▶ **What you need to do**:
Copy each line of the data that has "window" in it.
[Extracted records Boundary: Start]
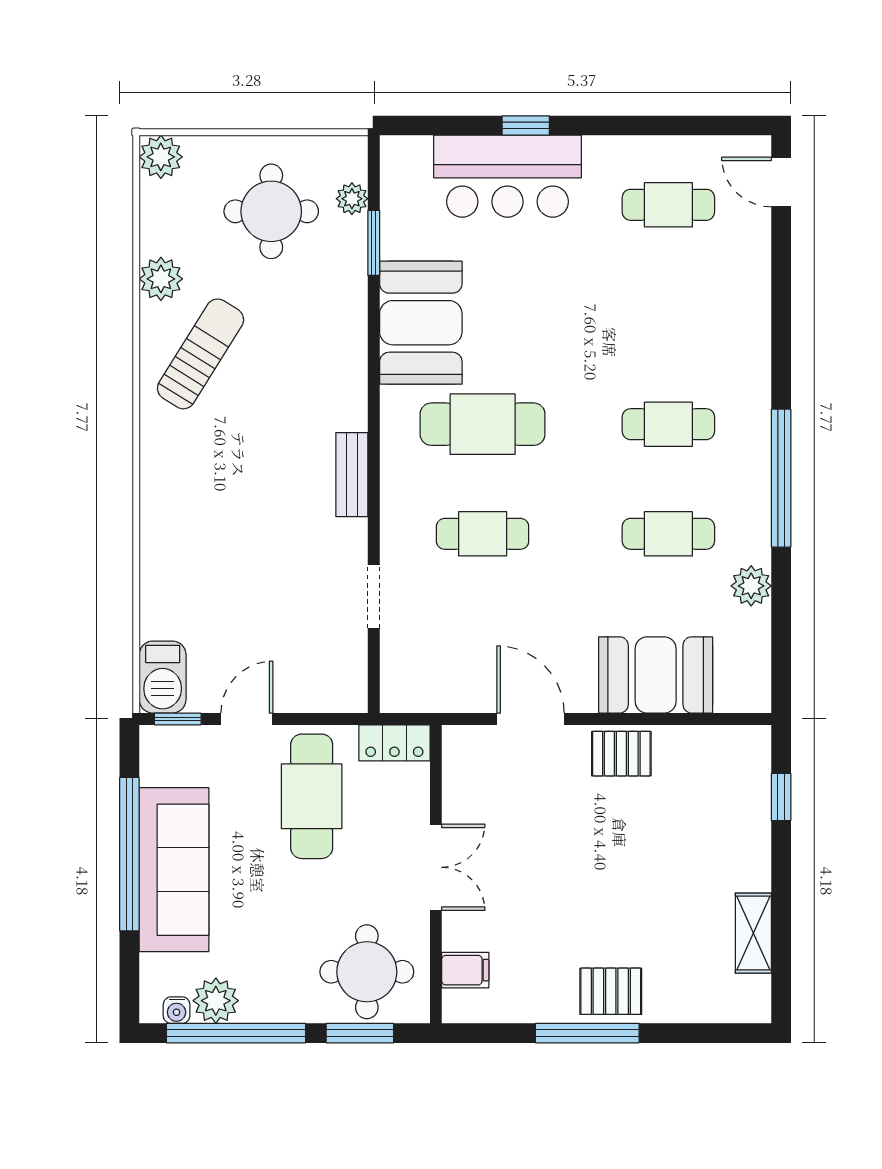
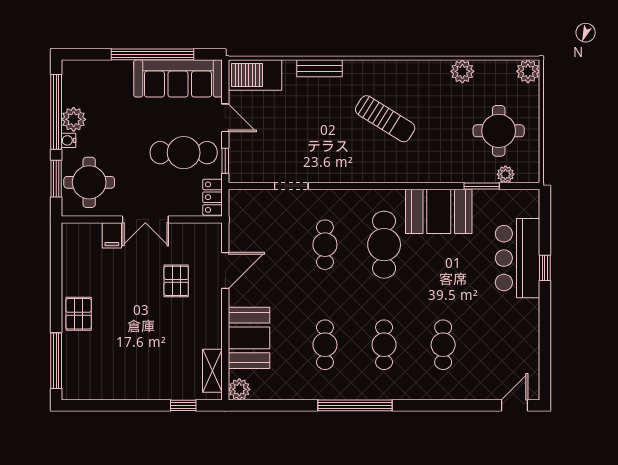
cafe table: (668, 205) -> (443, 345), moved
sun lounger: (201, 354) -> (385, 119), moved
bench: (352, 475) -> (319, 68), moved
plant: (751, 586) -> (239, 389), moved
barbecue: (163, 677) -> (255, 75), width x1.37, depth x1.21
window: (178, 719) -> (225, 161), moved
pallet: (621, 754) -> (176, 281), moved
sofa: (174, 870) -> (178, 78), moved
shelving: (753, 933) -> (212, 371), moved, turned 90
filing cabinet: (465, 970) -> (112, 235), moved
plant: (216, 1001) -> (74, 119), moved
water cooler: (177, 1010) -> (68, 140), moved
window: (587, 1033) -> (56, 361), moved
[Extracted records Boundary: End]
▶ **Completed exercise**:
window: (178, 719) -> (225, 161), moved
window: (587, 1033) -> (56, 361), moved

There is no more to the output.